PROBLEM STATEMENT:
From the entries below, copy every line that holds the word "none".

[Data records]
┄┄┄┄┄┄
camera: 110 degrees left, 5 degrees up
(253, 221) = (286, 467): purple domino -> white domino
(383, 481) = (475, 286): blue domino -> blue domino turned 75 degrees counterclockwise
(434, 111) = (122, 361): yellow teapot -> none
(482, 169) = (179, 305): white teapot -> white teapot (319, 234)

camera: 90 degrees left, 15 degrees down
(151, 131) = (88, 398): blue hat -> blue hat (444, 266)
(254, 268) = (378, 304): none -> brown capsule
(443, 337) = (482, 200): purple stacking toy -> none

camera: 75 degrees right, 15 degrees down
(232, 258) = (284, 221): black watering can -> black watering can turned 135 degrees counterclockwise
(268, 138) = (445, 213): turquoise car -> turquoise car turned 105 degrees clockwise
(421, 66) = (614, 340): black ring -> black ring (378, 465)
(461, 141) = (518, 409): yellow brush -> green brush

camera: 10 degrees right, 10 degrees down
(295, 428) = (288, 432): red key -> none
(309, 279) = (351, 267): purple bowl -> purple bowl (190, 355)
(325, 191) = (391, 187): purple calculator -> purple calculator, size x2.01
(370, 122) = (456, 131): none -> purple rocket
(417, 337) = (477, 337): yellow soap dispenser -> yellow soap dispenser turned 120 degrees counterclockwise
┄┄┄┄┄┄
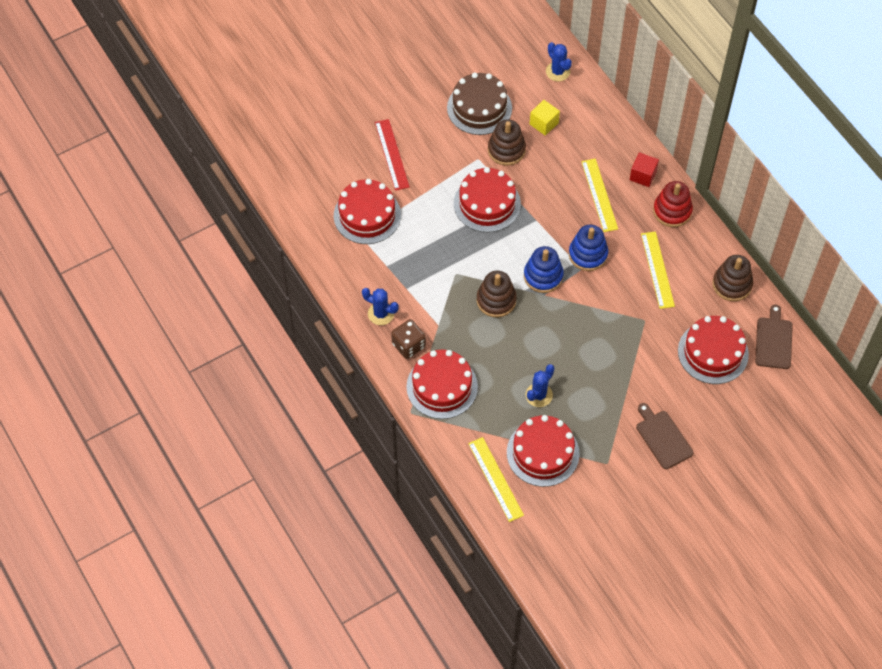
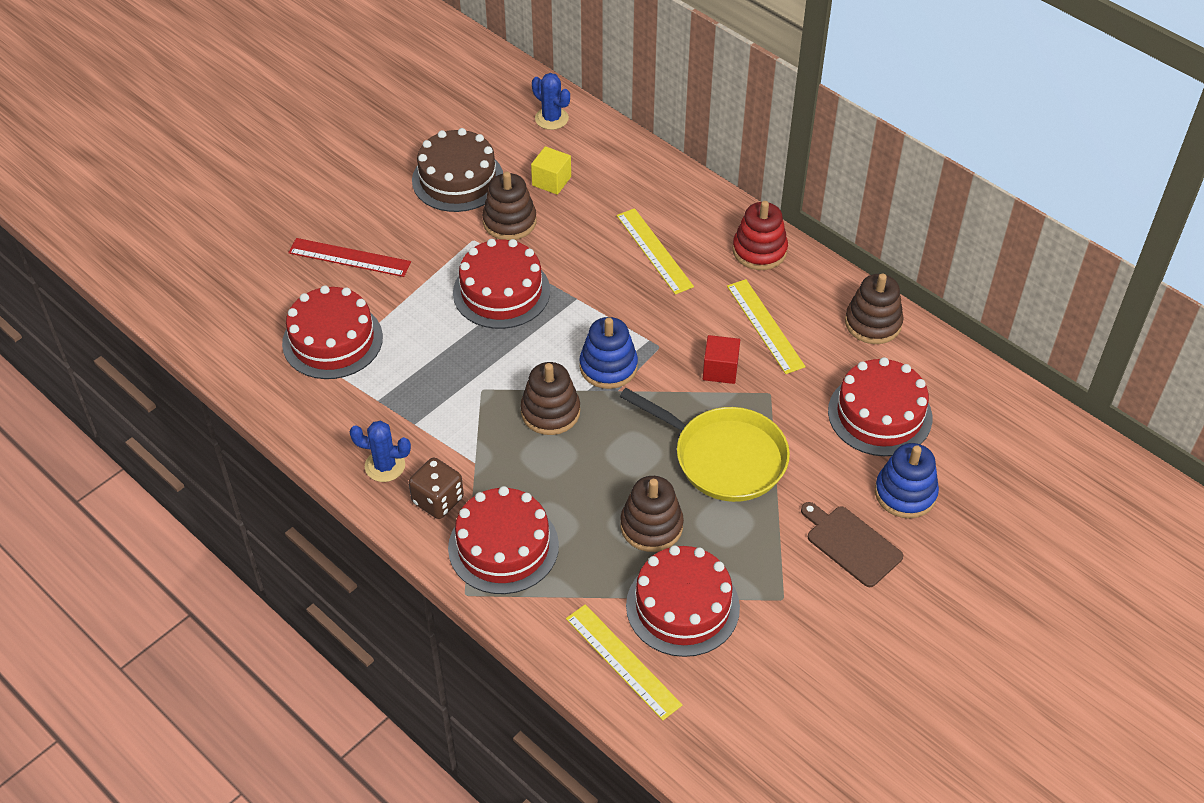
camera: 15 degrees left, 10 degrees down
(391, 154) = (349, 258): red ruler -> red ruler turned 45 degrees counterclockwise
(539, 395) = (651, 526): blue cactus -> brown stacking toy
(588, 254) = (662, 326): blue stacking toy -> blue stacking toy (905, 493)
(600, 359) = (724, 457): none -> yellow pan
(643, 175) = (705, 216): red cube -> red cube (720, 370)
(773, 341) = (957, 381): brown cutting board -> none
┄┄┄┄┄┄
SOLUTION FOR THIS PROBLEM:
(434, 111) = (122, 361): yellow teapot -> none
(254, 268) = (378, 304): none -> brown capsule
(443, 337) = (482, 200): purple stacking toy -> none
(295, 428) = (288, 432): red key -> none
(370, 122) = (456, 131): none -> purple rocket
(600, 359) = (724, 457): none -> yellow pan
(773, 341) = (957, 381): brown cutting board -> none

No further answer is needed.